Problem to work on
The reply to the records below should contain exactly the lines from the line with "Someone put down the pion" through the line with "Someone carried the ciseaux", and nothing besides.

Data

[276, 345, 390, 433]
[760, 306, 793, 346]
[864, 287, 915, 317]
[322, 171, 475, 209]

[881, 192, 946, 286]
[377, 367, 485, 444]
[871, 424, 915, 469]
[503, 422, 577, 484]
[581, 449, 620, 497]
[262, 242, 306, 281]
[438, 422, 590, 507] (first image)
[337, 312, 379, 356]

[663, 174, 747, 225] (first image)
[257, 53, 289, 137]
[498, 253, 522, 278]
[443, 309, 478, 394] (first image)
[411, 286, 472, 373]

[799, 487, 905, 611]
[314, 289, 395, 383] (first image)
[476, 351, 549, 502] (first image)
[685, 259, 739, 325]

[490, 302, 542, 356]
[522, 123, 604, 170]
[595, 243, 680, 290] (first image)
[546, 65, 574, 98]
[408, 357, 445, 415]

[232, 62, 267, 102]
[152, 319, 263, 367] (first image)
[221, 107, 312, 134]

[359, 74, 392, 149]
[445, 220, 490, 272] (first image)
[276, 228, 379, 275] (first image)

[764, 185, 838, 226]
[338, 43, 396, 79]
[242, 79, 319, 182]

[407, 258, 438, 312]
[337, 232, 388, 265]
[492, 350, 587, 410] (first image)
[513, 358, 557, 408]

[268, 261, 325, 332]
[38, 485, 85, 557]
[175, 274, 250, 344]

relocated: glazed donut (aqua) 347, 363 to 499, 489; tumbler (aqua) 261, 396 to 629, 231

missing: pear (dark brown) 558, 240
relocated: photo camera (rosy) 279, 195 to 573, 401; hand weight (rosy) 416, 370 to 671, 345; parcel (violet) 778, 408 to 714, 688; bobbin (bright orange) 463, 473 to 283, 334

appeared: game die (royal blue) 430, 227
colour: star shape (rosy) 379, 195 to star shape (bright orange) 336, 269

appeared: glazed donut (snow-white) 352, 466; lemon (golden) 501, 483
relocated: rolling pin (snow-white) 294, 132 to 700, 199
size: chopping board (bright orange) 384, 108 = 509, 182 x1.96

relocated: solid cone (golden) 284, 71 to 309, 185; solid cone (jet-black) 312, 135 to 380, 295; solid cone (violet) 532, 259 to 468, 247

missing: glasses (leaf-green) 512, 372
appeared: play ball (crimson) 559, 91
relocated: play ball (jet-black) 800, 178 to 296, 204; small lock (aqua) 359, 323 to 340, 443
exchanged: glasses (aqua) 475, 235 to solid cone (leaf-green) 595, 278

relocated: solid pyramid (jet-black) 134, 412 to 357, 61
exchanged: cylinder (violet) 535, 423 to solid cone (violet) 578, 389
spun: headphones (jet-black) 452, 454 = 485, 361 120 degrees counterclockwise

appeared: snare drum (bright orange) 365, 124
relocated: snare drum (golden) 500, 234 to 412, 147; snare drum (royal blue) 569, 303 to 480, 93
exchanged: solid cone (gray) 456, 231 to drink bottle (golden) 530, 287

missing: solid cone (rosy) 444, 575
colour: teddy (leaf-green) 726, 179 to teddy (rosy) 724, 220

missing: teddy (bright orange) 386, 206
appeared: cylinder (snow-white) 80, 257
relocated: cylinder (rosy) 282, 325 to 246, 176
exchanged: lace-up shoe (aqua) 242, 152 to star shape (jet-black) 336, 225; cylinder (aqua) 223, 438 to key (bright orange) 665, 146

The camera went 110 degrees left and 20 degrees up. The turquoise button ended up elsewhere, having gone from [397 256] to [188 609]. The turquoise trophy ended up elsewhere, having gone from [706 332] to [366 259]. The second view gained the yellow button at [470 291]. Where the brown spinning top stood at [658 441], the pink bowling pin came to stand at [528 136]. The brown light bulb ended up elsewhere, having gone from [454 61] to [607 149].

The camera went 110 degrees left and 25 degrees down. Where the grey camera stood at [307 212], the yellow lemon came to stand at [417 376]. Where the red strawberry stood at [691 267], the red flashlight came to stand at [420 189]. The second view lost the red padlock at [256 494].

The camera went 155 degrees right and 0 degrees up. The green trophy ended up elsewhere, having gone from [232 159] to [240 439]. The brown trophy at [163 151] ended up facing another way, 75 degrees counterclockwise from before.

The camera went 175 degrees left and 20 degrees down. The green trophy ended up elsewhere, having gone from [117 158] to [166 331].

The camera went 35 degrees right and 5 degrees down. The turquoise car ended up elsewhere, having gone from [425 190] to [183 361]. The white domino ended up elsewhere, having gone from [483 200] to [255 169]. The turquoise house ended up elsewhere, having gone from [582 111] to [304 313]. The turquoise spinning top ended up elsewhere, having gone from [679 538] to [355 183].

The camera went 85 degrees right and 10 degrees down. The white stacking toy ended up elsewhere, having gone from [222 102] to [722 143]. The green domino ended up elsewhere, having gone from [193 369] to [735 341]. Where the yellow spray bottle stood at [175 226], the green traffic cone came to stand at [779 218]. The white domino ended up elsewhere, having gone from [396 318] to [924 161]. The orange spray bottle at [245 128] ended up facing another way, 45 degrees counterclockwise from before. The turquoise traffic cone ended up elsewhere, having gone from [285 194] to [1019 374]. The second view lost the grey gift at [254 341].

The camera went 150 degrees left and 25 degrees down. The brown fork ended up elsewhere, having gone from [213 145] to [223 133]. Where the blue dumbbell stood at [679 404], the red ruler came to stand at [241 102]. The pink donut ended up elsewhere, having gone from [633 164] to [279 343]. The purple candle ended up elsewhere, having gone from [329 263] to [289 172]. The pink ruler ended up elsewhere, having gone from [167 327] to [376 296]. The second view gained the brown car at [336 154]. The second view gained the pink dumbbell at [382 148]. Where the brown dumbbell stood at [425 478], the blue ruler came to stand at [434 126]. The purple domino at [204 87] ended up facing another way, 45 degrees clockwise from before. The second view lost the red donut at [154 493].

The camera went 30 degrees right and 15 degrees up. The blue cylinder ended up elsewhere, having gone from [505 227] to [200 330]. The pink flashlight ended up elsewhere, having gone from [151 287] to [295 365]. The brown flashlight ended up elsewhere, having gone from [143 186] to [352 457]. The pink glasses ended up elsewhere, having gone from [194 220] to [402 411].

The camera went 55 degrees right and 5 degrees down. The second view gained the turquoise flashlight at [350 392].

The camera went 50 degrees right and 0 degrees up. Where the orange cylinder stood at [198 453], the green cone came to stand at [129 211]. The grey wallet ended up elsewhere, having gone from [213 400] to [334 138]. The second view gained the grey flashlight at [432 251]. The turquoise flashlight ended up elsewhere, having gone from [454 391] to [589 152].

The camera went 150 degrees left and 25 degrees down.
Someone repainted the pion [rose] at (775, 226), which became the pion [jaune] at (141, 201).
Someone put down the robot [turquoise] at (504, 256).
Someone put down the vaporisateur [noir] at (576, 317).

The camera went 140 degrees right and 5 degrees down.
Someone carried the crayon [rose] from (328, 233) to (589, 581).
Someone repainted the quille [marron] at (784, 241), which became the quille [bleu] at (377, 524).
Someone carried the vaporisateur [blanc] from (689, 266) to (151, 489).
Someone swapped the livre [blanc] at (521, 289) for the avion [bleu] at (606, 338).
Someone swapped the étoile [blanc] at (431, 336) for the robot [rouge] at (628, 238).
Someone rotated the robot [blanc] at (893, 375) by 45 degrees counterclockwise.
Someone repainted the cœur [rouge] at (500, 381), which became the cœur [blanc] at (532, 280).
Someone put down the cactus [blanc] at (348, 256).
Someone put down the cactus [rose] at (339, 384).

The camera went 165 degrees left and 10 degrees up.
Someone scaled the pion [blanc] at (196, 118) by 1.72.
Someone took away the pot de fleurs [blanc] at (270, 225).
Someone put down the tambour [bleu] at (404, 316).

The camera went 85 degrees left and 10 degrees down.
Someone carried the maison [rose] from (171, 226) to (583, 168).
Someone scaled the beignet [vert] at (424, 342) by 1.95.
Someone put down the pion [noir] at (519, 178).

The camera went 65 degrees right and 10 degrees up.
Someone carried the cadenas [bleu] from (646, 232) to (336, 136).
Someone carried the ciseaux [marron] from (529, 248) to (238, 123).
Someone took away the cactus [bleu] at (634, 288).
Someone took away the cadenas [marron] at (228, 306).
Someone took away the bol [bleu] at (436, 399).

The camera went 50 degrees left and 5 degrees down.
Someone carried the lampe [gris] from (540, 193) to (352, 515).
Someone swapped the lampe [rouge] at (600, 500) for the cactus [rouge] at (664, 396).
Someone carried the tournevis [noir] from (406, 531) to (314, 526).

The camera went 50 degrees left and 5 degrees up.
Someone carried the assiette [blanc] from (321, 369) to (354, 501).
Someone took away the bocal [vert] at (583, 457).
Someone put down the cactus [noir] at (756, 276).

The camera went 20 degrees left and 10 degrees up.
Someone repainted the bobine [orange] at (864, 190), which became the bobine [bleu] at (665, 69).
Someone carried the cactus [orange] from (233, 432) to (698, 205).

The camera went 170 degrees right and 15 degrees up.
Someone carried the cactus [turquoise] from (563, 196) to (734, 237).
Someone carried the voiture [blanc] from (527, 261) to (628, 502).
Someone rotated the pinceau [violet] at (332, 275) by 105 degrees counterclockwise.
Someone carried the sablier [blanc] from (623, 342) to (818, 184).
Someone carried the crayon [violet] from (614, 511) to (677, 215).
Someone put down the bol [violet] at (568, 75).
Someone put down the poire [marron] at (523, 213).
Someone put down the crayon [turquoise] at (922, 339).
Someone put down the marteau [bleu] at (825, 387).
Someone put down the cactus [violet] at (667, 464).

Response to this task
Someone put down the pion [noir] at (519, 178).

The camera went 65 degrees right and 10 degrees up.
Someone carried the cadenas [bleu] from (646, 232) to (336, 136).
Someone carried the ciseaux [marron] from (529, 248) to (238, 123).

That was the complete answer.